Please return each line of the records that contains the string "kern".

§ Supplied information

◇ ◇ ◇ ◇ ◇

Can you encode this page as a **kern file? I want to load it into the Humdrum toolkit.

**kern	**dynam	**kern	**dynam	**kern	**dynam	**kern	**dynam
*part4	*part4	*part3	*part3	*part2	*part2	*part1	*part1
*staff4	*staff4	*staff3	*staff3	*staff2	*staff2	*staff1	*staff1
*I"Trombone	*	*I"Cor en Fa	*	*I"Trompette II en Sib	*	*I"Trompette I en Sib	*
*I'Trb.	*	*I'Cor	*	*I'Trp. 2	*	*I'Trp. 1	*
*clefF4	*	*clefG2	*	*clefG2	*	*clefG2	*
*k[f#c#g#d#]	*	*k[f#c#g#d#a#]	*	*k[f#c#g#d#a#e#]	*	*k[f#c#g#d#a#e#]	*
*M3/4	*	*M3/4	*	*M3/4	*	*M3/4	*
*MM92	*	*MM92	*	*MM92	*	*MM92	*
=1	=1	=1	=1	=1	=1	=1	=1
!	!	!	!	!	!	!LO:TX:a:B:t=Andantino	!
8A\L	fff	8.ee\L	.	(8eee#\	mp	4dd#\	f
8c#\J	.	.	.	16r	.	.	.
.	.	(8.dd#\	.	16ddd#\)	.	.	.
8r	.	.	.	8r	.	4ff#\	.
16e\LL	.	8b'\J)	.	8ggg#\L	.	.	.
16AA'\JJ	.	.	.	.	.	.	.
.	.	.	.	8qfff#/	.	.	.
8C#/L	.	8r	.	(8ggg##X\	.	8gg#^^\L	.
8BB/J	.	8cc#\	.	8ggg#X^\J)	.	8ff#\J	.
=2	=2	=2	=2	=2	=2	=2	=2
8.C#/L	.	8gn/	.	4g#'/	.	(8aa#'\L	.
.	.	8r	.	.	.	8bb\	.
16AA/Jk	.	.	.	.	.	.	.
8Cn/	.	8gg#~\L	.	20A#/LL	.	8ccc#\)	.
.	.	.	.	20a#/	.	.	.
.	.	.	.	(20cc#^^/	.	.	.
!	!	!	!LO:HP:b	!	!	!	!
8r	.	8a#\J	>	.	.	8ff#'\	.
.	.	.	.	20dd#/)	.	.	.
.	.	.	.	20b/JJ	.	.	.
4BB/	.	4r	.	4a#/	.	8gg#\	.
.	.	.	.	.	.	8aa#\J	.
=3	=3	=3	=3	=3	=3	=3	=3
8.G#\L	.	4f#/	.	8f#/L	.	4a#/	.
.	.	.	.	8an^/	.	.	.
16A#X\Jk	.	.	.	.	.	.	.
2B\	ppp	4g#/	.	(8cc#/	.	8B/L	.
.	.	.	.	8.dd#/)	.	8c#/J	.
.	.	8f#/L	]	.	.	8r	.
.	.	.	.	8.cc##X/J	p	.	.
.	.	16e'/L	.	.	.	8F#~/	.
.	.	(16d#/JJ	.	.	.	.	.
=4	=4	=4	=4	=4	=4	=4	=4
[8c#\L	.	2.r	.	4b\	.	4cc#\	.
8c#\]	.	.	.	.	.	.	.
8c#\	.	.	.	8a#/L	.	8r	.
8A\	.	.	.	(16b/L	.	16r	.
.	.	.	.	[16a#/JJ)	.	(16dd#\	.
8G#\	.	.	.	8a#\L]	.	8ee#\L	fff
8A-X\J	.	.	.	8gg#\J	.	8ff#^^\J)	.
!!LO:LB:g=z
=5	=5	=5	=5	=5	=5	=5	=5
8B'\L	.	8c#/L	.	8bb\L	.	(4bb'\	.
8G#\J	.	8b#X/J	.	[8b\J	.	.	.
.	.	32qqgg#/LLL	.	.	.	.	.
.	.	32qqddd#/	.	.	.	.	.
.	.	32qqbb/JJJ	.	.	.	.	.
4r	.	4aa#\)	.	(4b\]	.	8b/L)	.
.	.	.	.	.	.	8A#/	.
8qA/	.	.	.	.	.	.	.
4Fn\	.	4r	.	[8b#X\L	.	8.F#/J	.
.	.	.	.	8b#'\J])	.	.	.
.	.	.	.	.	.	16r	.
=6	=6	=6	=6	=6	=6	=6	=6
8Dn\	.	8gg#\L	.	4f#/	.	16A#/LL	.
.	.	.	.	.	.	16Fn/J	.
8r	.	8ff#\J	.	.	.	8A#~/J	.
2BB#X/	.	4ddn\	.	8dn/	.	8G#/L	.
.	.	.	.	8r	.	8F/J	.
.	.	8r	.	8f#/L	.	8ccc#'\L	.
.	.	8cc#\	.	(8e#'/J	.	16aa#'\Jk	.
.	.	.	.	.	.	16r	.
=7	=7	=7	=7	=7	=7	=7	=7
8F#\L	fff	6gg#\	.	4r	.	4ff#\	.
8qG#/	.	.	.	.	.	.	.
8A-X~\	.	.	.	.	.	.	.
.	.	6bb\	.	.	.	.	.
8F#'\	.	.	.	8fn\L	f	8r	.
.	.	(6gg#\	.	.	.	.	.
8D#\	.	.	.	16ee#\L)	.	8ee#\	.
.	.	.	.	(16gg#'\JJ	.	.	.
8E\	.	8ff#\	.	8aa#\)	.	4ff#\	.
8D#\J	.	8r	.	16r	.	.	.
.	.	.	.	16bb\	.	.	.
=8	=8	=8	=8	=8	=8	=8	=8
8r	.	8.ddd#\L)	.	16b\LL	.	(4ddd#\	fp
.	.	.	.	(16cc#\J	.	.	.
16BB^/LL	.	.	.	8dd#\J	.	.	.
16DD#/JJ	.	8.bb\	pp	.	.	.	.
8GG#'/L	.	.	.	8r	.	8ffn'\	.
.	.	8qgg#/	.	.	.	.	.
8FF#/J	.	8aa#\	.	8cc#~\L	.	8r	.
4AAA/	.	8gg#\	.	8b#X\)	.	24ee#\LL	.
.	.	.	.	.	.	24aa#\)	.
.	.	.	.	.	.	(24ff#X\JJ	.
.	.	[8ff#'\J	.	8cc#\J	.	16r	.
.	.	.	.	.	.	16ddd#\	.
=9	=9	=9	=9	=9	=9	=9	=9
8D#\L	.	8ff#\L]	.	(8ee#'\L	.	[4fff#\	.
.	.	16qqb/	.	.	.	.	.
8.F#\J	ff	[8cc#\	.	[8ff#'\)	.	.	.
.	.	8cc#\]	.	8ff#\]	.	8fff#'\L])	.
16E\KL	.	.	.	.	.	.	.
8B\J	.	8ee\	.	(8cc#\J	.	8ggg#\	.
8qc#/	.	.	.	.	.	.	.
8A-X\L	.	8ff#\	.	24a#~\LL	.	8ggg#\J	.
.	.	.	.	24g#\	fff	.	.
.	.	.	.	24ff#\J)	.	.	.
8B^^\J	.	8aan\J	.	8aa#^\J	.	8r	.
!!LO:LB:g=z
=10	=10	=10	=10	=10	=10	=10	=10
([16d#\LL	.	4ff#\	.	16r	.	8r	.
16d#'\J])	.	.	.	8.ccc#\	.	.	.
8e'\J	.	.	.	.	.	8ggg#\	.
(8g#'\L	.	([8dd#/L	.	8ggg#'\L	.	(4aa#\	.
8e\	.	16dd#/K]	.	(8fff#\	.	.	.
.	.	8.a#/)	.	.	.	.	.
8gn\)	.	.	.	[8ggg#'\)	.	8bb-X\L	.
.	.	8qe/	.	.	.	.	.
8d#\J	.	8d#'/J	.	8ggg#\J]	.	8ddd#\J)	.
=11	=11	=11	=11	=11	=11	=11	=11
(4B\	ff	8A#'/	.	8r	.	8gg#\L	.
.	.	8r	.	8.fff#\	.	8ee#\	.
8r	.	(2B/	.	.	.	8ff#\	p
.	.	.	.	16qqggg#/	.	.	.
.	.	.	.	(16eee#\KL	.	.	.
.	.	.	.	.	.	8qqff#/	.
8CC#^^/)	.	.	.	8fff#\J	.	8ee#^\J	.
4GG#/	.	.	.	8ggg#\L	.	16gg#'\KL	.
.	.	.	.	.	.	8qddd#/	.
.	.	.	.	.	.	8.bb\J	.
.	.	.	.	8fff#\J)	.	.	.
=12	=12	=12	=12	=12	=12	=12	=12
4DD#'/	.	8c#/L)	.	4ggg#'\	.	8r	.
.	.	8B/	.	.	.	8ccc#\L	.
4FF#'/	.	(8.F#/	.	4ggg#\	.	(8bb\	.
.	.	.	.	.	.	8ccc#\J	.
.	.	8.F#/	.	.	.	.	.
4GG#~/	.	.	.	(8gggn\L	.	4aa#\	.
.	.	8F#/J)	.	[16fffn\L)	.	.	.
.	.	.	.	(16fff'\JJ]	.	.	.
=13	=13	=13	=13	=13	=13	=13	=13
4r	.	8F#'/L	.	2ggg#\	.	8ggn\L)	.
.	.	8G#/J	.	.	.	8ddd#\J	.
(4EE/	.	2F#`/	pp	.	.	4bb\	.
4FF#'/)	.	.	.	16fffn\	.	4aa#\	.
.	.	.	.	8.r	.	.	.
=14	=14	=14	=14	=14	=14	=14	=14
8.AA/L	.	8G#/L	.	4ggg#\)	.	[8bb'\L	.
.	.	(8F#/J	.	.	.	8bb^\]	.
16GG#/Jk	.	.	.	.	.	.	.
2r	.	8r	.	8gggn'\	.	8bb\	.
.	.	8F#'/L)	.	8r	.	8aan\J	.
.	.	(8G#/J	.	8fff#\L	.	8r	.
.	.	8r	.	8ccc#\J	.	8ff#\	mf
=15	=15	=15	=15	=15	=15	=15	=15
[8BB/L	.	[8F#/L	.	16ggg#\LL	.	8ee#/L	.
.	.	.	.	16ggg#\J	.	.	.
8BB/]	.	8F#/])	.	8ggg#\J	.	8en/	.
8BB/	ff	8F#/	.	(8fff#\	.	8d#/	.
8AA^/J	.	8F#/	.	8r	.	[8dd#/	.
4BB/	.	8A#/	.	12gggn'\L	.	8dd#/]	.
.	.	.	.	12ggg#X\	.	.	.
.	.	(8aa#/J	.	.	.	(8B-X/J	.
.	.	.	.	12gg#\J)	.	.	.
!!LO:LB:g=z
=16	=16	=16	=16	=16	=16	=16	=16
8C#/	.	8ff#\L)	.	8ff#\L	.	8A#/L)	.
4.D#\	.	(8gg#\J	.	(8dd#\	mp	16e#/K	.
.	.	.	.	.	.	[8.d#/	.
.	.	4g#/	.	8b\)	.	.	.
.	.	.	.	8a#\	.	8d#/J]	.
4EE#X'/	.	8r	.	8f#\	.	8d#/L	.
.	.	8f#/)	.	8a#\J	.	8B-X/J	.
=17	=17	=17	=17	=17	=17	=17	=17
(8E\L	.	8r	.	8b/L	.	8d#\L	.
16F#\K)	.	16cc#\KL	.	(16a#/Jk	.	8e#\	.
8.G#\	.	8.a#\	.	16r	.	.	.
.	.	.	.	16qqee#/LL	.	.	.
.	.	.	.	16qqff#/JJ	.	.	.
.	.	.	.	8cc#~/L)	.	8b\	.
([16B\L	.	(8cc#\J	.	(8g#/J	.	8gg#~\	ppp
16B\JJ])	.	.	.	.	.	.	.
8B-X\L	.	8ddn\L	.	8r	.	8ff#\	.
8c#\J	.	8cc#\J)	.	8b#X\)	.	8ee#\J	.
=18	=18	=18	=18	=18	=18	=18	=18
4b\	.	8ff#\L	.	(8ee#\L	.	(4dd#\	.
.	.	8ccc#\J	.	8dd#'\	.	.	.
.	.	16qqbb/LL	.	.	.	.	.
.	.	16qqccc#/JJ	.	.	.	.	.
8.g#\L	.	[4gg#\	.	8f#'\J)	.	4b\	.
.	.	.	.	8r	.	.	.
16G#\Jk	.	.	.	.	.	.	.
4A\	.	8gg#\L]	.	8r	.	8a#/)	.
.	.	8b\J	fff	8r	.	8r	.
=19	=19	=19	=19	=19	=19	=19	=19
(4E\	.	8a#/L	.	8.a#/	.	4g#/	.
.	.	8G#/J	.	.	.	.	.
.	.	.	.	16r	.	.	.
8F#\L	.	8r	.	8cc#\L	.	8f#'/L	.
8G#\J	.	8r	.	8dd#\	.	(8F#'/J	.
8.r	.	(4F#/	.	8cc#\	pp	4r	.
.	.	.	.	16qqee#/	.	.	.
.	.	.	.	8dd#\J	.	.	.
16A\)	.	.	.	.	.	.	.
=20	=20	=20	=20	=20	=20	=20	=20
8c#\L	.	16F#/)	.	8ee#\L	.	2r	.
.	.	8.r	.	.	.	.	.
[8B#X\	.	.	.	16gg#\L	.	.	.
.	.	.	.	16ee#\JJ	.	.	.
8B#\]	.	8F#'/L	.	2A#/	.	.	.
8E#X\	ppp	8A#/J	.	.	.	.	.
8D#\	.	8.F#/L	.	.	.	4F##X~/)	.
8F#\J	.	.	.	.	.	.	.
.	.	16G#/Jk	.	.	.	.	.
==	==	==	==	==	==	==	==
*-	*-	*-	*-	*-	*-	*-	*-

◇ ◇ ◇ ◇ ◇

§ Solution to the exercise
Can you encode this page as a **kern file? I want to load it into the Humdrum toolkit.
**kern	**dynam	**kern	**dynam	**kern	**dynam	**kern	**dynam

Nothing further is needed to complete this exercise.